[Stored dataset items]

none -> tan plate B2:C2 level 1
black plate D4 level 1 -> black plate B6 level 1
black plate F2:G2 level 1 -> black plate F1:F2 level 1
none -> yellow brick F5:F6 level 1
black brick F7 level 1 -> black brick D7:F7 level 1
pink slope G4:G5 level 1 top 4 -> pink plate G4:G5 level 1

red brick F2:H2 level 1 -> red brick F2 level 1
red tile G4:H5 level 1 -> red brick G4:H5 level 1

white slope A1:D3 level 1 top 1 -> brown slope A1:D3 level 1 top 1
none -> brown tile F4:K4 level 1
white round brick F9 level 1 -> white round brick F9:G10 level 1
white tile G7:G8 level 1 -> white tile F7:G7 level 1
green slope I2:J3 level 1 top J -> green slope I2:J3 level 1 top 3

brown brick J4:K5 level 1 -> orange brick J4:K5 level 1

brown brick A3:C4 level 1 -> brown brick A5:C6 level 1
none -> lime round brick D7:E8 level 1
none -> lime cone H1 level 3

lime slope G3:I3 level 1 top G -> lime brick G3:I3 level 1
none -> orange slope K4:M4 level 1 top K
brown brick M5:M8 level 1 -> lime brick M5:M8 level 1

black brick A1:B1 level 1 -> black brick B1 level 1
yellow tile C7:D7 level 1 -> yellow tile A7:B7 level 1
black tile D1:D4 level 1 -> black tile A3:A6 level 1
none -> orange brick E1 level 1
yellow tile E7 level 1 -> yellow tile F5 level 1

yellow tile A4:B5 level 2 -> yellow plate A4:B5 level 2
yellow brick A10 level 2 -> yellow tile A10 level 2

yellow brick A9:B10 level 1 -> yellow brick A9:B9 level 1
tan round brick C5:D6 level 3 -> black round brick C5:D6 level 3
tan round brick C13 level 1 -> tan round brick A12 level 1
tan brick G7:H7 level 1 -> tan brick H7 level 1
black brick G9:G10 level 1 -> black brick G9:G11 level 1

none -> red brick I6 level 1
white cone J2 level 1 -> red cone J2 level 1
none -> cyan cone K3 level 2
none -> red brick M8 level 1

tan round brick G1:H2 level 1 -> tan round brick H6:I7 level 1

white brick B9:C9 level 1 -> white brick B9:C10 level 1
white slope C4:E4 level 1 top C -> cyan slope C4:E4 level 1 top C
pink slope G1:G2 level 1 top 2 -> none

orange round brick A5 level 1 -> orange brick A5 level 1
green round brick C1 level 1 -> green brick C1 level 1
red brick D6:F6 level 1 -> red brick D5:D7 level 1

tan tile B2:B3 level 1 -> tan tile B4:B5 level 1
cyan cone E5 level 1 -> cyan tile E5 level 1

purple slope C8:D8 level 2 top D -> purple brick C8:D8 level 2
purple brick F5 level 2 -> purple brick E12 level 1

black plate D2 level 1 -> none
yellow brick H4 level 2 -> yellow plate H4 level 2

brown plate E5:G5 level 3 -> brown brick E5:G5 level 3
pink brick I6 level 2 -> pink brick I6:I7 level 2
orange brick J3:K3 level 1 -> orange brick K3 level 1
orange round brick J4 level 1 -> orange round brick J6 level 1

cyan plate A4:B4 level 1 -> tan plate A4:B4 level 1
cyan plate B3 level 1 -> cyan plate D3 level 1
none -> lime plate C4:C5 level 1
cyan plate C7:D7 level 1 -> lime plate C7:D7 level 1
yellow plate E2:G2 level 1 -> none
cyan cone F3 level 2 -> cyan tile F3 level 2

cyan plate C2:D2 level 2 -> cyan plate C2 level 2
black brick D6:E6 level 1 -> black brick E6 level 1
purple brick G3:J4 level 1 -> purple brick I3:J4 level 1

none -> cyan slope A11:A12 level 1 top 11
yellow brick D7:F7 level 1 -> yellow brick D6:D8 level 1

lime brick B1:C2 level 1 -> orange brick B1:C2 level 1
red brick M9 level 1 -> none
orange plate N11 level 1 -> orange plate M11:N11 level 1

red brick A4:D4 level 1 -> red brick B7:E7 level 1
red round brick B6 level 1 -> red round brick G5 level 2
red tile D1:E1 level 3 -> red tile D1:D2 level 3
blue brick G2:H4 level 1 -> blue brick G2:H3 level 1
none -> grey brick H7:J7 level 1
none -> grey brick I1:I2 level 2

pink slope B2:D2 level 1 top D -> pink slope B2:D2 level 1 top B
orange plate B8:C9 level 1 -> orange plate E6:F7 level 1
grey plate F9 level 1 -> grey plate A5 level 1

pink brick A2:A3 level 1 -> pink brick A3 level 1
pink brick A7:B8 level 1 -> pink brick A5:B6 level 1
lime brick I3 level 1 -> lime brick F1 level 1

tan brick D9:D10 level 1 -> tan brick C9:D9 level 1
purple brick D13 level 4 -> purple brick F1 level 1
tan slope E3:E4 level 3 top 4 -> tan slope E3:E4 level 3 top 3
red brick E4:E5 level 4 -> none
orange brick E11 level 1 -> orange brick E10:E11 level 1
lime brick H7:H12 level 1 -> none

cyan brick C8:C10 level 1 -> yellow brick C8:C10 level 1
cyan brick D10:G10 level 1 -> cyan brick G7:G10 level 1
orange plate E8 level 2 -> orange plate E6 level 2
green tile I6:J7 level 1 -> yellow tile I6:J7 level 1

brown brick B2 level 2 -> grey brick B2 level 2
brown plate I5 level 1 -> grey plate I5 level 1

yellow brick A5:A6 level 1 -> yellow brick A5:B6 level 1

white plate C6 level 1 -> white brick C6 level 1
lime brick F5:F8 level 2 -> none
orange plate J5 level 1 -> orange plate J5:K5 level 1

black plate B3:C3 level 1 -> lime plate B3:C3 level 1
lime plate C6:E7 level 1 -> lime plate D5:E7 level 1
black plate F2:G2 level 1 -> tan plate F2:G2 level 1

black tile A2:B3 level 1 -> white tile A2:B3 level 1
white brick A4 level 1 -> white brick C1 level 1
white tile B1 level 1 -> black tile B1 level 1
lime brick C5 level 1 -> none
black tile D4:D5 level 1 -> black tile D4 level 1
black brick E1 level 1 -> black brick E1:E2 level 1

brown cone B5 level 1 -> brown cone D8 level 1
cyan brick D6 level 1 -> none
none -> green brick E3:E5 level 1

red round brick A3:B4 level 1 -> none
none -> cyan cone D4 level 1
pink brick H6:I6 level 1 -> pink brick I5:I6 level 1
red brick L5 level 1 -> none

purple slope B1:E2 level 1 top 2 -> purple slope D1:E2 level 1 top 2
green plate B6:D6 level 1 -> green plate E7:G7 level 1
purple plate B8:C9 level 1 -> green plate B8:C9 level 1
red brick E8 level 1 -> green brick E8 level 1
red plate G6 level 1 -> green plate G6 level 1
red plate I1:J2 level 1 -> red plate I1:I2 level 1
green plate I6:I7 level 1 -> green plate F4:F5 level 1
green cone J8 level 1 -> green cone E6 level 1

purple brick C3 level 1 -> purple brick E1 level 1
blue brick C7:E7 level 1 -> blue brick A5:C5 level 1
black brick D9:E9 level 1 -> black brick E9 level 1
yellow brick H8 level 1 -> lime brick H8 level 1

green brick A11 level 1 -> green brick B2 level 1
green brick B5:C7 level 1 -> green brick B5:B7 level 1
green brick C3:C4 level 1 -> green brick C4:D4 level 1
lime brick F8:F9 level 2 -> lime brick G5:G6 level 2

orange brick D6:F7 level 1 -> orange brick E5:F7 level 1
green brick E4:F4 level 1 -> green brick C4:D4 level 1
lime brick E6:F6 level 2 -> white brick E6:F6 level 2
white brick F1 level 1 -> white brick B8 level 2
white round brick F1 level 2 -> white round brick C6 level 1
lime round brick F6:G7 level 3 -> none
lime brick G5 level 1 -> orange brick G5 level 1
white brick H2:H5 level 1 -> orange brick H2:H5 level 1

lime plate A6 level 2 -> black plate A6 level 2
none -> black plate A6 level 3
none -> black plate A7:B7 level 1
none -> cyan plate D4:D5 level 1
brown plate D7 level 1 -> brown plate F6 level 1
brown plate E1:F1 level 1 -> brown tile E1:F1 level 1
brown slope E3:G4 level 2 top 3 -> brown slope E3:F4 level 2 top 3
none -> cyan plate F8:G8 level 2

▸ Assigned task
Please let your answer be exactly the lines from the one holding "orange brick D6:F7" through the last line of the entries above, both ends included.

▸ Response to this task
orange brick D6:F7 level 1 -> orange brick E5:F7 level 1
green brick E4:F4 level 1 -> green brick C4:D4 level 1
lime brick E6:F6 level 2 -> white brick E6:F6 level 2
white brick F1 level 1 -> white brick B8 level 2
white round brick F1 level 2 -> white round brick C6 level 1
lime round brick F6:G7 level 3 -> none
lime brick G5 level 1 -> orange brick G5 level 1
white brick H2:H5 level 1 -> orange brick H2:H5 level 1

lime plate A6 level 2 -> black plate A6 level 2
none -> black plate A6 level 3
none -> black plate A7:B7 level 1
none -> cyan plate D4:D5 level 1
brown plate D7 level 1 -> brown plate F6 level 1
brown plate E1:F1 level 1 -> brown tile E1:F1 level 1
brown slope E3:G4 level 2 top 3 -> brown slope E3:F4 level 2 top 3
none -> cyan plate F8:G8 level 2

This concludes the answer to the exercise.